Exercise instructions: Retype the entries below exactly, and keep every picture out of your version.

Given entries:
--- --- ---

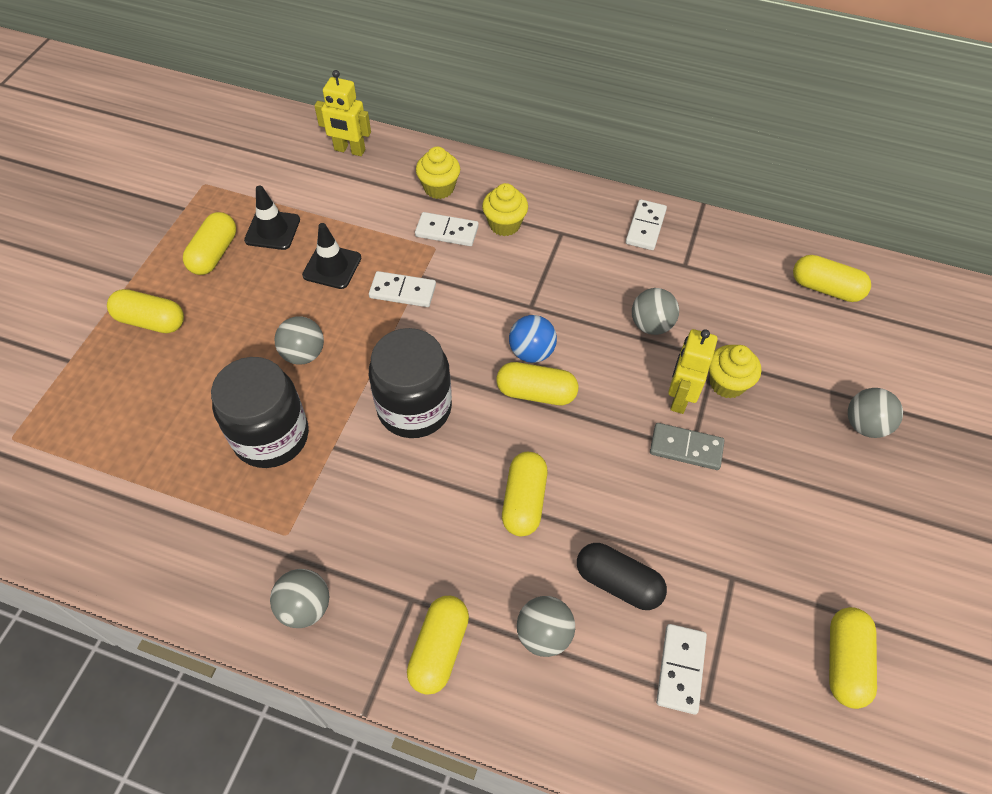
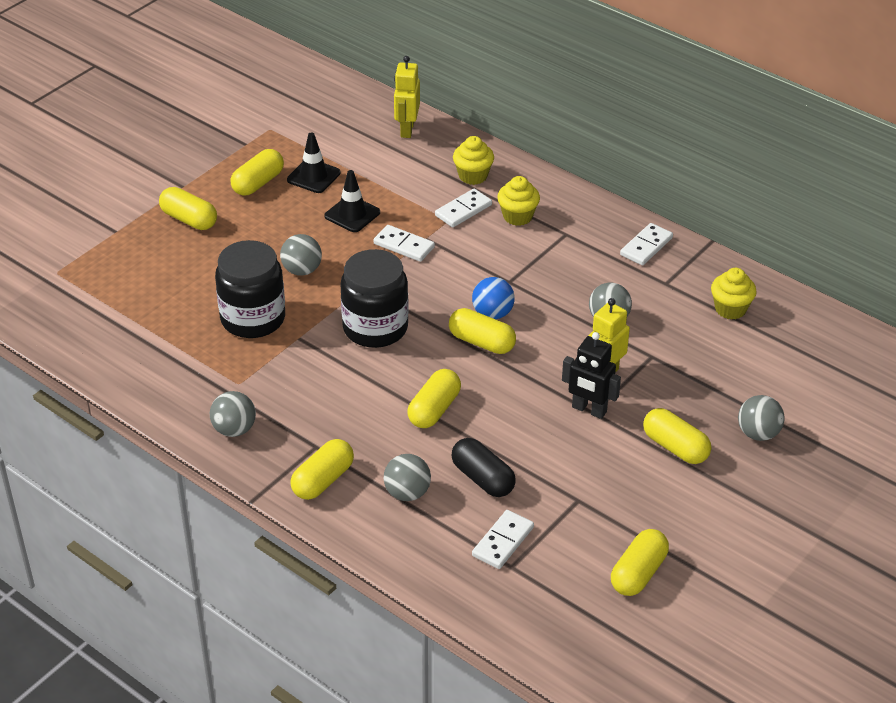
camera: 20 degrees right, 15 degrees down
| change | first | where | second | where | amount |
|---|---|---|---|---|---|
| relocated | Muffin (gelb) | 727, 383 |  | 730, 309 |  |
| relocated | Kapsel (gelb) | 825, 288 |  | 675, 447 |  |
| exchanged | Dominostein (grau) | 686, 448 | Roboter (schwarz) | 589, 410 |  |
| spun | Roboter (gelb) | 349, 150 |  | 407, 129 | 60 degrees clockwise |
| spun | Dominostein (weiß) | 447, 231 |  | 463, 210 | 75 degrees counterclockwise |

--- --- ---

Answer box:
camera: 20 degrees right, 15 degrees down
| change | first | where | second | where | amount |
|---|---|---|---|---|---|
| relocated | Muffin (gelb) | 727, 383 |  | 730, 309 |  |
| relocated | Kapsel (gelb) | 825, 288 |  | 675, 447 |  |
| exchanged | Dominostein (grau) | 686, 448 | Roboter (schwarz) | 589, 410 |  |
| spun | Roboter (gelb) | 349, 150 |  | 407, 129 | 60 degrees clockwise |
| spun | Dominostein (weiß) | 447, 231 |  | 463, 210 | 75 degrees counterclockwise |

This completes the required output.